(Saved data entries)
=== Section Start ===

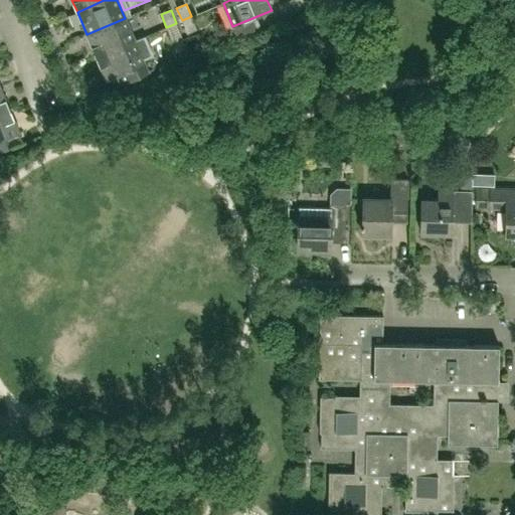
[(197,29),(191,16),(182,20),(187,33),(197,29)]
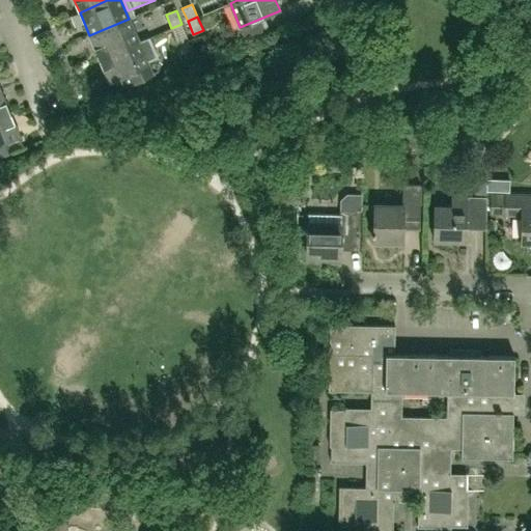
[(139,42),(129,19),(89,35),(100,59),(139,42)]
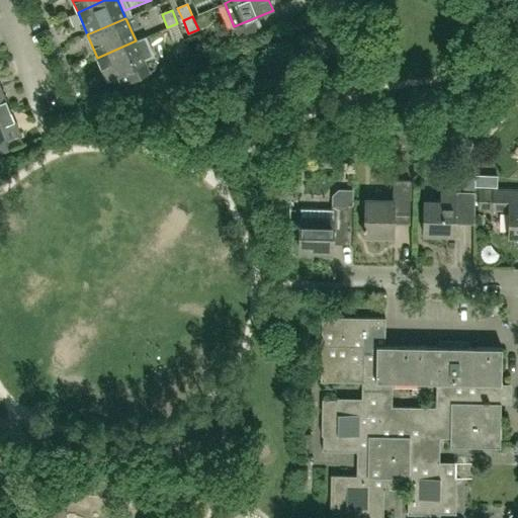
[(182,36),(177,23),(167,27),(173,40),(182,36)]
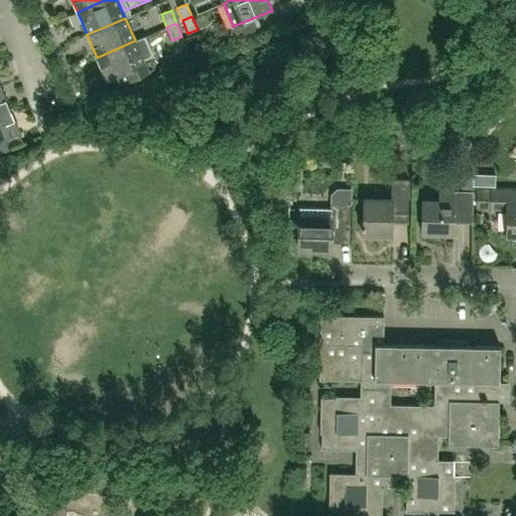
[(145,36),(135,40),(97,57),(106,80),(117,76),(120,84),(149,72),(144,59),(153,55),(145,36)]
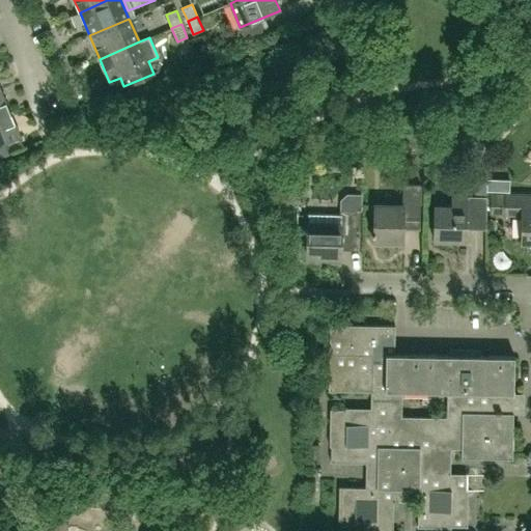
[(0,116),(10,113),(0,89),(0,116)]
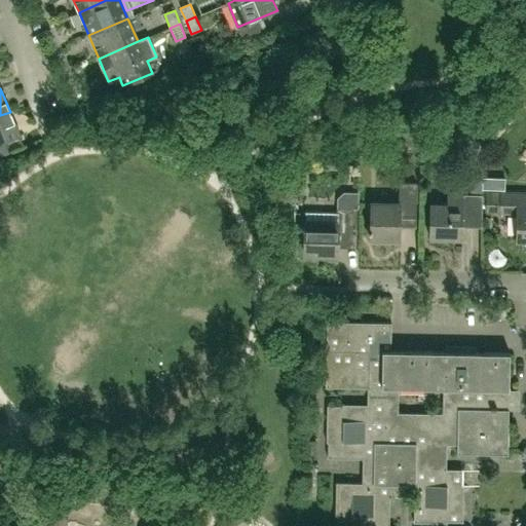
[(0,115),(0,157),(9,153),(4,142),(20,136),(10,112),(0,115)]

=== Section End ===

**What the exercise asks:**
Omit the pictures and retype exactly the lines from the one containing "[(0,116),(10,113),(0,89),(0,116)]" through the end of the entries above.

**Result of the task:**
[(0,116),(10,113),(0,89),(0,116)]
[(0,115),(0,157),(9,153),(4,142),(20,136),(10,112),(0,115)]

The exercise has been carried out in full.